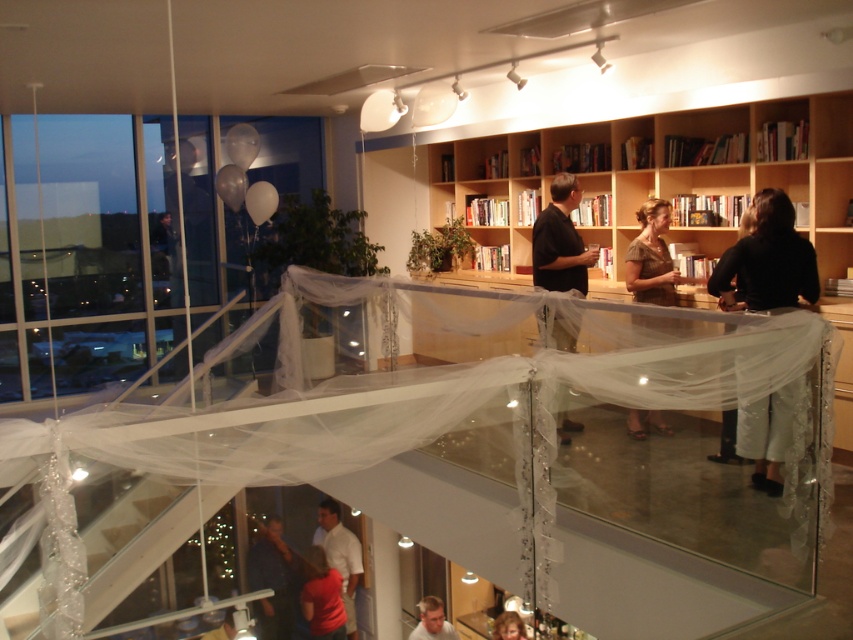
Question: Can you confirm if black fabric pants at right is positioned above brown fabric dress at center?

Choices:
 (A) yes
 (B) no

Answer: (B)

Question: Which object appears farthest from the camera in this image?

Choices:
 (A) black fabric pants at right
 (B) white matte shirt at lower center
 (C) matte red shirt at lower center
 (D) black matte shirt at center

Answer: (C)

Question: Does wooden bookshelf at center come behind black fabric pants at right?

Choices:
 (A) yes
 (B) no

Answer: (A)

Question: Can you confirm if brown fabric dress at center is positioned to the right of dark blue shirt at lower center?

Choices:
 (A) no
 (B) yes

Answer: (B)

Question: Which object is closer to the camera taking this photo?

Choices:
 (A) matte red shirt at lower center
 (B) light brown hair at lower center
 (C) brown fabric dress at center

Answer: (C)

Question: Which point is closer to the camera?

Choices:
 (A) brown fabric dress at center
 (B) wooden bookshelf at center
 (C) blonde hair at lower center
 (D) black matte shirt at center

Answer: (B)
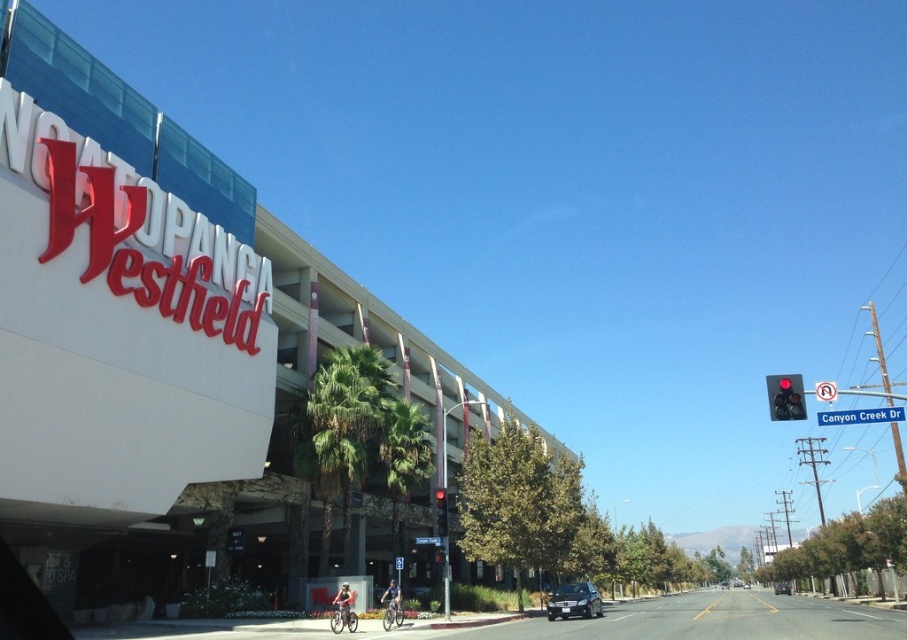
Based on the photo, you are standing at the entrance of the white concrete mall at upper left and want to see the black plastic traffic light at right. Which object will block your view if you look towards the traffic light?

The white concrete mall at upper left is taller than the black plastic traffic light at right, so it might block your view if you look towards the traffic light.

You are a pedestrian standing at the crosswalk near the Westfield Woodland Hills shopping center. You see the red glass traffic light at upper right and the black matte sedan at center. Which object is located above the other?

The red glass traffic light at upper right is positioned over the black matte sedan at center.

You are a delivery person trying to park your 4.5m long vehicle in the parking lot. There are two sedans in the image, the satin black sedan at lower center and the black matte sedan at center. Which sedan would require more space in the parking spot?

The black matte sedan at center requires more space because it is longer than the satin black sedan at lower center.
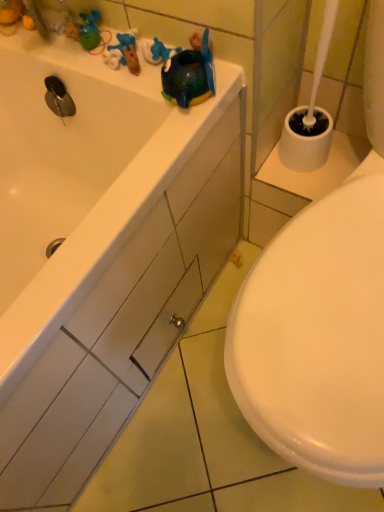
-=-=-
[Instructions for the task]: Rewrite all of the lines above with "brown fabric dress" renamed to "tan cloth dress" everywhere it occurs, keeping everything else the same. Leave the pictures out.

[Expected output]:
Question: Can you confirm if black fabric pants at right is positioned above tan cloth dress at center?

Choices:
 (A) yes
 (B) no

Answer: (B)

Question: Which object appears farthest from the camera in this image?

Choices:
 (A) black fabric pants at right
 (B) white matte shirt at lower center
 (C) matte red shirt at lower center
 (D) black matte shirt at center

Answer: (C)

Question: Does wooden bookshelf at center come behind black fabric pants at right?

Choices:
 (A) yes
 (B) no

Answer: (A)

Question: Can you confirm if tan cloth dress at center is positioned to the right of dark blue shirt at lower center?

Choices:
 (A) no
 (B) yes

Answer: (B)

Question: Which object is closer to the camera taking this photo?

Choices:
 (A) matte red shirt at lower center
 (B) light brown hair at lower center
 (C) tan cloth dress at center

Answer: (C)

Question: Which point is closer to the camera?

Choices:
 (A) tan cloth dress at center
 (B) wooden bookshelf at center
 (C) blonde hair at lower center
 (D) black matte shirt at center

Answer: (B)
Based on the photo, you are standing at the entrance of the white concrete mall at upper left and want to see the black plastic traffic light at right. Which object will block your view if you look towards the traffic light?

The white concrete mall at upper left is taller than the black plastic traffic light at right, so it might block your view if you look towards the traffic light.

You are a pedestrian standing at the crosswalk near the Westfield Woodland Hills shopping center. You see the red glass traffic light at upper right and the black matte sedan at center. Which object is located above the other?

The red glass traffic light at upper right is positioned over the black matte sedan at center.

You are a delivery person trying to park your 4.5m long vehicle in the parking lot. There are two sedans in the image, the satin black sedan at lower center and the black matte sedan at center. Which sedan would require more space in the parking spot?

The black matte sedan at center requires more space because it is longer than the satin black sedan at lower center.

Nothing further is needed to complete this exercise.